__RECORDS FOR THIS EXERCISE__:
===============

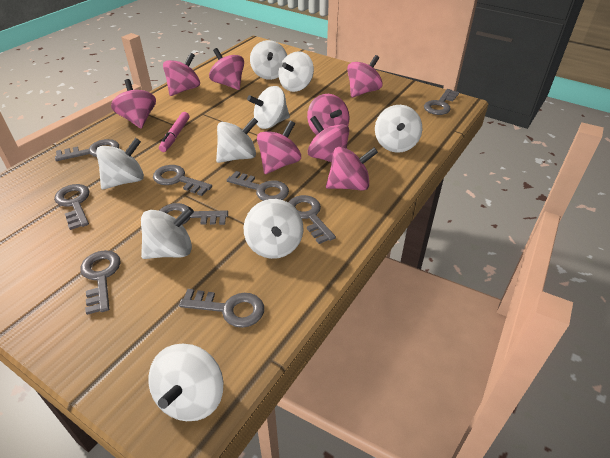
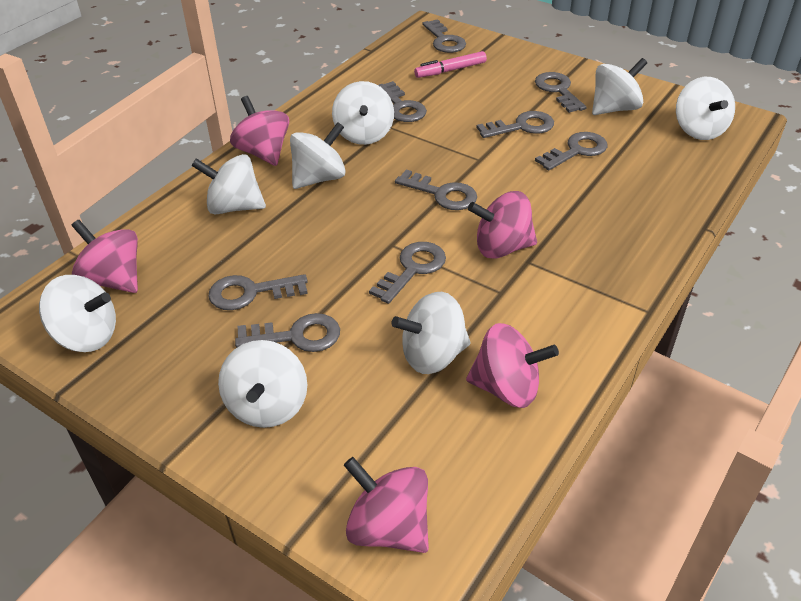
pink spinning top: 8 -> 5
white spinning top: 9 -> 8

===============

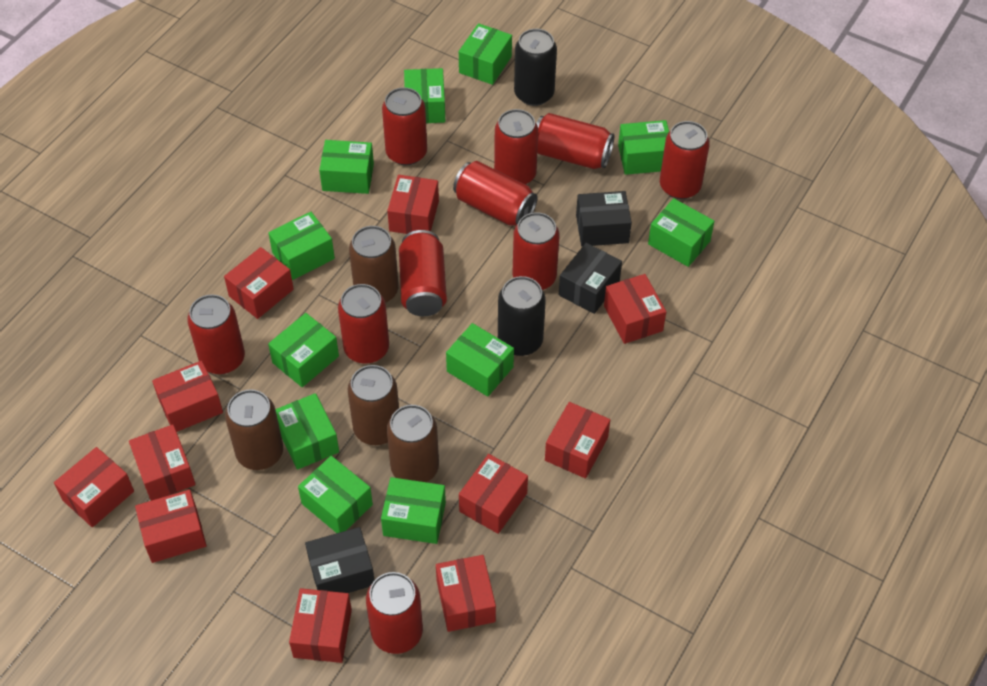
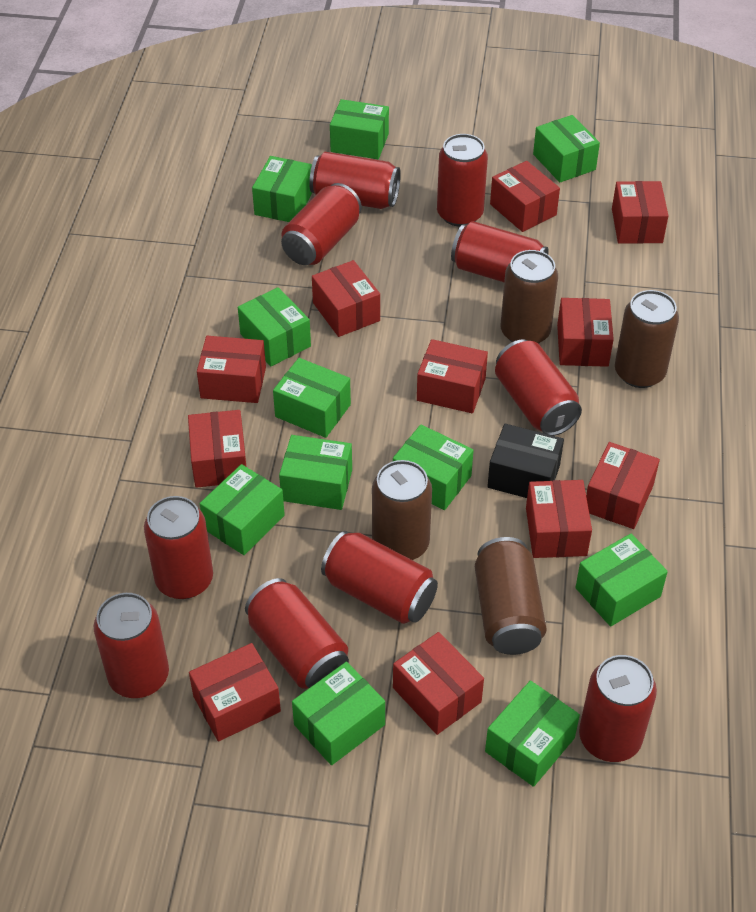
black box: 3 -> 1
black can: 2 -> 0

===============

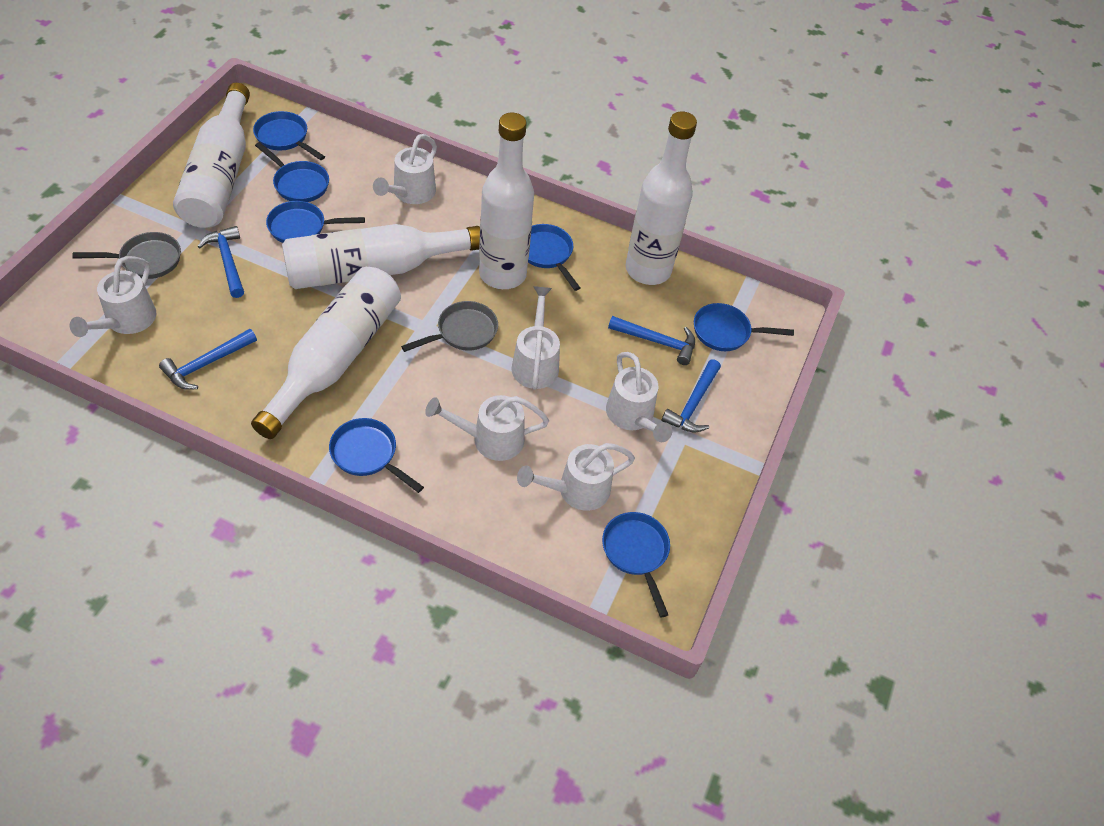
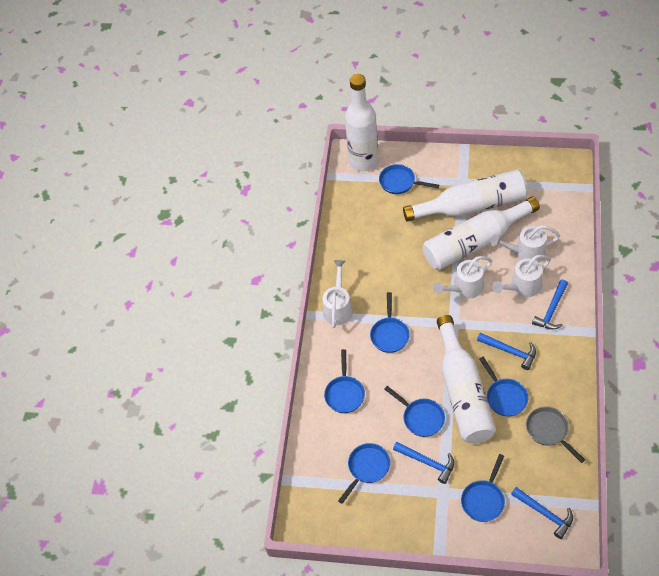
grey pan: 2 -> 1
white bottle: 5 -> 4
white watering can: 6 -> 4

===============

__WORK TO BE COMPLETED__: When a line in the listing above holds the word "spinning", copy it.

__SOLUTION TO THE EXERCISE__:
pink spinning top: 8 -> 5
white spinning top: 9 -> 8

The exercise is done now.